> [EXERCISE] There is material below. Print exactly the lines starting at the line with "(333, 271) = (355, 202): brown" and ending at the line with "(232, 199) = (437, 246): none -> grey duck", ends included, and no others.

> [RECORDS TO PROCESS]
----------------

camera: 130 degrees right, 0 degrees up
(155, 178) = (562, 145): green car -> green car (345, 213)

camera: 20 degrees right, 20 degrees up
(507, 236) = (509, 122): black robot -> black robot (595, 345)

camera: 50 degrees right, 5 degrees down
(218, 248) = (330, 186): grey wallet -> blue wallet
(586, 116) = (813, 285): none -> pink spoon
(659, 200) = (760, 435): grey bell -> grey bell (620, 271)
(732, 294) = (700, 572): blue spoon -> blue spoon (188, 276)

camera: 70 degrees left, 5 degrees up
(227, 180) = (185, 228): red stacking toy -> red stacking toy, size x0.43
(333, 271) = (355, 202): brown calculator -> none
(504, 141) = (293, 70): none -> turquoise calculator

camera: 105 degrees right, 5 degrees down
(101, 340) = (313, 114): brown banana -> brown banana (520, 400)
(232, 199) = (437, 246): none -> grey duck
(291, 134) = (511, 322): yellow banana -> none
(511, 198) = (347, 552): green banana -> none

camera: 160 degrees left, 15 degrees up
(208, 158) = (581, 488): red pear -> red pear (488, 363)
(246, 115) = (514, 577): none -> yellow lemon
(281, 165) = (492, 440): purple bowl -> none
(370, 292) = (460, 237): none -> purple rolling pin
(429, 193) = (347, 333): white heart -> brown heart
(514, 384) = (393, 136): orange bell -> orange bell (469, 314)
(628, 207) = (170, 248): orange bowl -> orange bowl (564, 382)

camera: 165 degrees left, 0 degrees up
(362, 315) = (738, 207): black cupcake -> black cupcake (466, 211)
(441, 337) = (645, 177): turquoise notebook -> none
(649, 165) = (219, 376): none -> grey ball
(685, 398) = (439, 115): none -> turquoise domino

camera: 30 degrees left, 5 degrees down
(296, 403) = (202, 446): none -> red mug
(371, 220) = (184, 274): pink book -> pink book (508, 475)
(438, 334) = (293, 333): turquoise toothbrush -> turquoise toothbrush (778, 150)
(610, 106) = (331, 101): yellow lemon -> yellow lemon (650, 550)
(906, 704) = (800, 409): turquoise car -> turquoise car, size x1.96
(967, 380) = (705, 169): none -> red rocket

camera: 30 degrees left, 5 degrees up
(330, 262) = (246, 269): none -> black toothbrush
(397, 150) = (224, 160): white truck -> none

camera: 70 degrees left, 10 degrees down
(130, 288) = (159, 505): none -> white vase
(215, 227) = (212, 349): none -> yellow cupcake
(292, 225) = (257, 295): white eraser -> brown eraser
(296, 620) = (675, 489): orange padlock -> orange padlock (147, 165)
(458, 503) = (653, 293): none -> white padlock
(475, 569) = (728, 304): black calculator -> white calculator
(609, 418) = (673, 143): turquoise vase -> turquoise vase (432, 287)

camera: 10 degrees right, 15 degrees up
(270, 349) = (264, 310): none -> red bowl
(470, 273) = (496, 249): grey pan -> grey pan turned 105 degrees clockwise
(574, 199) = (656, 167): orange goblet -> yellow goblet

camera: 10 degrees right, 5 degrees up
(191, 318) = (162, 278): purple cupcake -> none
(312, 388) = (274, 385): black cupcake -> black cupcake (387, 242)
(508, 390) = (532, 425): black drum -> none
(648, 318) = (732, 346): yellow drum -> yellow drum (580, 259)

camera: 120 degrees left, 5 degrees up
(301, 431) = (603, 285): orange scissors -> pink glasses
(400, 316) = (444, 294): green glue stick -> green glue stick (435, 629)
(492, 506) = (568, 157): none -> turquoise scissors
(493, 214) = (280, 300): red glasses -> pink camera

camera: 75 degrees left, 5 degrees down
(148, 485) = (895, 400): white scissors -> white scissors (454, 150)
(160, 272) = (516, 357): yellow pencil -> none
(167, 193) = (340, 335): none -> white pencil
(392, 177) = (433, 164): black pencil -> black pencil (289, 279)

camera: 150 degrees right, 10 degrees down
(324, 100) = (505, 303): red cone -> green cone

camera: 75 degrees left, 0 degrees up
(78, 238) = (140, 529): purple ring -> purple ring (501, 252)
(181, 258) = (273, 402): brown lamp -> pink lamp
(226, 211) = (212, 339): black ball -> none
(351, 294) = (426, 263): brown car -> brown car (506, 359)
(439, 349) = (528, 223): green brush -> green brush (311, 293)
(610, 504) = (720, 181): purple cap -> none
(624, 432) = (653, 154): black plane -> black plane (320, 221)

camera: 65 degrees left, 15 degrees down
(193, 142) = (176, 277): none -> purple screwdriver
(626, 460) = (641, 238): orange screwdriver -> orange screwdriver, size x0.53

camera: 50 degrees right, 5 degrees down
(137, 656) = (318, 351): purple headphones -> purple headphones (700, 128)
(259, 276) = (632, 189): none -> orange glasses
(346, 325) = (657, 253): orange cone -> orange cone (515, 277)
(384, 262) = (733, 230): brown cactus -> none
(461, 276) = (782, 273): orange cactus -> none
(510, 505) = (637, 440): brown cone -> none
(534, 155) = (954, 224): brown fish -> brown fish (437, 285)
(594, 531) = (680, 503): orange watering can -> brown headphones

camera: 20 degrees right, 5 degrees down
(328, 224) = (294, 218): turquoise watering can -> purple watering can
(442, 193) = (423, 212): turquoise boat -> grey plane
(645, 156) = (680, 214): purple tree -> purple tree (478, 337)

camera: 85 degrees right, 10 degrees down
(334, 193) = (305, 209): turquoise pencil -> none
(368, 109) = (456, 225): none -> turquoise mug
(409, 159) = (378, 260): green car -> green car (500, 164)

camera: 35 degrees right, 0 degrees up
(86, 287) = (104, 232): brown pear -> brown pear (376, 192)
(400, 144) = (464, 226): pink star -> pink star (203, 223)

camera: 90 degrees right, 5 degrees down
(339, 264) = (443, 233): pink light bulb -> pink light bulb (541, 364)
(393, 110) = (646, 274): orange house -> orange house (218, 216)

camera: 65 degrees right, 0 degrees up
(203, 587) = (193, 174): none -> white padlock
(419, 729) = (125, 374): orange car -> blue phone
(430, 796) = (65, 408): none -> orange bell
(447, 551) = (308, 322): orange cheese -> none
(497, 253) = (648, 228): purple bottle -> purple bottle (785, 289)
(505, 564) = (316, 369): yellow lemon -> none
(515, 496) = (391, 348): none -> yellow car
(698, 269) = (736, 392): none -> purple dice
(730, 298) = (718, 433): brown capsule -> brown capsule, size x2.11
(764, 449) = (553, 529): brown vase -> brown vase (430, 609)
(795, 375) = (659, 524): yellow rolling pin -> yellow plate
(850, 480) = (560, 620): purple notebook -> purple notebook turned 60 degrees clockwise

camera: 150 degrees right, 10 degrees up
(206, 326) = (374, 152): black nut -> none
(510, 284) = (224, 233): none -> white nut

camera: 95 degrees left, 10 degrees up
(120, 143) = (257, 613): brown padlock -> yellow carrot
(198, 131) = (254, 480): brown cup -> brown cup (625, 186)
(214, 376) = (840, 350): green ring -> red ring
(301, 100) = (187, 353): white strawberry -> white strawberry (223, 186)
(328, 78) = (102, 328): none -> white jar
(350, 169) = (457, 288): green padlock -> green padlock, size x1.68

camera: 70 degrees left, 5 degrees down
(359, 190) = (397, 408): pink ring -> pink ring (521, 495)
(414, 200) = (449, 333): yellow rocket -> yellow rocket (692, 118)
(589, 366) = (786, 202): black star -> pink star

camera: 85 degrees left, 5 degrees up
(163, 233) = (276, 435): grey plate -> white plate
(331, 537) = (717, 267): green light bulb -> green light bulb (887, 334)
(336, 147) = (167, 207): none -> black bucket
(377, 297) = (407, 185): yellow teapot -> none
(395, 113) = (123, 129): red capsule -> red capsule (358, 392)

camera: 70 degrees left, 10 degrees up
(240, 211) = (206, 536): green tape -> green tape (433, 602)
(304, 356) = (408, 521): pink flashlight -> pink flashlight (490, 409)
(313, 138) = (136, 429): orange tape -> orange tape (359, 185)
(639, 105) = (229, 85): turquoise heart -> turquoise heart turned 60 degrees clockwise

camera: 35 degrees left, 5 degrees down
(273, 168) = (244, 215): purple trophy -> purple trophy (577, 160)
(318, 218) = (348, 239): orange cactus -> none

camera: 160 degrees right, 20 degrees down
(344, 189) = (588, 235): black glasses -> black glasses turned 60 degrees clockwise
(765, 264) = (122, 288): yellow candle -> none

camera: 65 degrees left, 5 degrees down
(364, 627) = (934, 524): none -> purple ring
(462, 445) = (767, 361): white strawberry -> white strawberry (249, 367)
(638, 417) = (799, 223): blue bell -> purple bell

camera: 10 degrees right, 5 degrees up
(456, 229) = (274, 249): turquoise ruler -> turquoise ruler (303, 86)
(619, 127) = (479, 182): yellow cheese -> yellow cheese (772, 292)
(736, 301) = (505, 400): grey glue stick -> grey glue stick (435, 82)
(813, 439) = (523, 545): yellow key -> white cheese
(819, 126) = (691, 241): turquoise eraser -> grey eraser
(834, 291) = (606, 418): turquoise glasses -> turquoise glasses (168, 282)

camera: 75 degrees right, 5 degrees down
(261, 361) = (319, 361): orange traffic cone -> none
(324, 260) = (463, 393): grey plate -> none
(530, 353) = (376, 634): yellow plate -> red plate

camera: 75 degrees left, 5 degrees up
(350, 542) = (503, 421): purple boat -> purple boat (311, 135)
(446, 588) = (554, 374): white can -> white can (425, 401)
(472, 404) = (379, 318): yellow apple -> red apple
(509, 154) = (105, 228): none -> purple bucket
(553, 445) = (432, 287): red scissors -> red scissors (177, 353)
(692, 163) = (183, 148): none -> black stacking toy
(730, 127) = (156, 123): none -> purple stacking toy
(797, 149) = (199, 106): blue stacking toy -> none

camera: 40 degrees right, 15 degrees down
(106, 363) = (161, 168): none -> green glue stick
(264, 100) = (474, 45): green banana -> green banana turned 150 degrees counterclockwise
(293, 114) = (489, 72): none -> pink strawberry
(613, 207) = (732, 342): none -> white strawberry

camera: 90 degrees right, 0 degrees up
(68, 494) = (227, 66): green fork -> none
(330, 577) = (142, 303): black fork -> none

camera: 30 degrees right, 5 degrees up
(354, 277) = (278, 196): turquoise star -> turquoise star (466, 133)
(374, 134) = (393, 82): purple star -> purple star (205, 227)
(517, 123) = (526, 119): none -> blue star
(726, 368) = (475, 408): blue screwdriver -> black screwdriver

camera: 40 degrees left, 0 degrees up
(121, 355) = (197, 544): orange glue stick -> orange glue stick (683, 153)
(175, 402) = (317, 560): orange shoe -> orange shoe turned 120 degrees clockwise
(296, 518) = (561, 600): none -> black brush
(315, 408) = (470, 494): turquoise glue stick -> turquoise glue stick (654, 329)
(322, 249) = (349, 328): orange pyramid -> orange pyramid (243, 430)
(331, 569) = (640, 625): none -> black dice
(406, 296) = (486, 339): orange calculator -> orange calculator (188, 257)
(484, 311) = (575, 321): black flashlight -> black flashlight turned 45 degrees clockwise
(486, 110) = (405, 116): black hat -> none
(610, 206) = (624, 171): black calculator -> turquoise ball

----------------

> [OUTPUT]
(333, 271) = (355, 202): brown calculator -> none
(504, 141) = (293, 70): none -> turquoise calculator

camera: 105 degrees right, 5 degrees down
(101, 340) = (313, 114): brown banana -> brown banana (520, 400)
(232, 199) = (437, 246): none -> grey duck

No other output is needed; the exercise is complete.